Exercise aim: Once the line with "R9: 2.4k (GND, U3/P1.6)" is found in the entries below, print it and each following line exactly, stopping after the line with "R16: 330k (+5V, VB2) -> 15k (+5V, VB2)"; print nothing else.

[Opening Supplied information section]

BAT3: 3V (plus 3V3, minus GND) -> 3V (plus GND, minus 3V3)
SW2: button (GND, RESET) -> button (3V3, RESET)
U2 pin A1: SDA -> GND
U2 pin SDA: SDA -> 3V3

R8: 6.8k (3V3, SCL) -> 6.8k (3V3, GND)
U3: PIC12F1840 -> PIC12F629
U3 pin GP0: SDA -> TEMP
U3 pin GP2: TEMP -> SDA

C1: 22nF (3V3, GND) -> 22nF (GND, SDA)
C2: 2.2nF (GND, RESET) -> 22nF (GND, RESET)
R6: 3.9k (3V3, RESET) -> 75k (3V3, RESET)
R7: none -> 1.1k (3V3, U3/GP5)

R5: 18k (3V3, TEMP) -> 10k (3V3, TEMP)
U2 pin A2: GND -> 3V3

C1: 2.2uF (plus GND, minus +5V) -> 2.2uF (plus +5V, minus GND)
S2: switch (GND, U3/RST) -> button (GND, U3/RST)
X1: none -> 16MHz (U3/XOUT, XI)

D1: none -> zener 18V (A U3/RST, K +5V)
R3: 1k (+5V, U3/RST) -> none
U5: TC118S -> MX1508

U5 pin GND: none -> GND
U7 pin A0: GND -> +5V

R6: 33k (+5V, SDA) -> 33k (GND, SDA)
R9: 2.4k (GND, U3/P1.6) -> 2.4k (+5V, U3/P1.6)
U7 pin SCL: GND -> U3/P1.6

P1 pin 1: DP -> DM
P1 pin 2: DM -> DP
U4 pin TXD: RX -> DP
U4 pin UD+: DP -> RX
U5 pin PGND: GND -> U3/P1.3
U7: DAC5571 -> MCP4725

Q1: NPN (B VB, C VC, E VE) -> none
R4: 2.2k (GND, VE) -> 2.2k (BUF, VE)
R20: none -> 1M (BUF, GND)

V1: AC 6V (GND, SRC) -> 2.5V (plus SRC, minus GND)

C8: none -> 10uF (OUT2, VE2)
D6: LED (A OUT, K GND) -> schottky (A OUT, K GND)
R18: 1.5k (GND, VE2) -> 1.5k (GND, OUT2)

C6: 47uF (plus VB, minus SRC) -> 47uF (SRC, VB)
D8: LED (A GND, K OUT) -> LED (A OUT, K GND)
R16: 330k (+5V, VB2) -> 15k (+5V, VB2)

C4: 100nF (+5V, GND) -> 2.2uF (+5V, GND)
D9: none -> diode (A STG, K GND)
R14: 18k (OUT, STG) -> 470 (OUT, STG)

[Closing Supplied information section]

Solution:
R9: 2.4k (GND, U3/P1.6) -> 2.4k (+5V, U3/P1.6)
U7 pin SCL: GND -> U3/P1.6

P1 pin 1: DP -> DM
P1 pin 2: DM -> DP
U4 pin TXD: RX -> DP
U4 pin UD+: DP -> RX
U5 pin PGND: GND -> U3/P1.3
U7: DAC5571 -> MCP4725

Q1: NPN (B VB, C VC, E VE) -> none
R4: 2.2k (GND, VE) -> 2.2k (BUF, VE)
R20: none -> 1M (BUF, GND)

V1: AC 6V (GND, SRC) -> 2.5V (plus SRC, minus GND)

C8: none -> 10uF (OUT2, VE2)
D6: LED (A OUT, K GND) -> schottky (A OUT, K GND)
R18: 1.5k (GND, VE2) -> 1.5k (GND, OUT2)

C6: 47uF (plus VB, minus SRC) -> 47uF (SRC, VB)
D8: LED (A GND, K OUT) -> LED (A OUT, K GND)
R16: 330k (+5V, VB2) -> 15k (+5V, VB2)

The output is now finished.